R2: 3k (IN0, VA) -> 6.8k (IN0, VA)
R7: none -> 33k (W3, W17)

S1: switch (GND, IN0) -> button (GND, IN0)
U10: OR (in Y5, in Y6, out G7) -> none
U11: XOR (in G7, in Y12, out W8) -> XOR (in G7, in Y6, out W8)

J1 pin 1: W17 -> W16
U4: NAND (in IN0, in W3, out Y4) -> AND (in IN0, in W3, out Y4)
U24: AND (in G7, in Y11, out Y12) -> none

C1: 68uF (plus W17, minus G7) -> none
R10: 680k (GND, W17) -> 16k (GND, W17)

***

*WORK TASK*. Please set down the material above once more, word for word.

*ANSWER FOR THE TASK*.
R2: 3k (IN0, VA) -> 6.8k (IN0, VA)
R7: none -> 33k (W3, W17)

S1: switch (GND, IN0) -> button (GND, IN0)
U10: OR (in Y5, in Y6, out G7) -> none
U11: XOR (in G7, in Y12, out W8) -> XOR (in G7, in Y6, out W8)

J1 pin 1: W17 -> W16
U4: NAND (in IN0, in W3, out Y4) -> AND (in IN0, in W3, out Y4)
U24: AND (in G7, in Y11, out Y12) -> none

C1: 68uF (plus W17, minus G7) -> none
R10: 680k (GND, W17) -> 16k (GND, W17)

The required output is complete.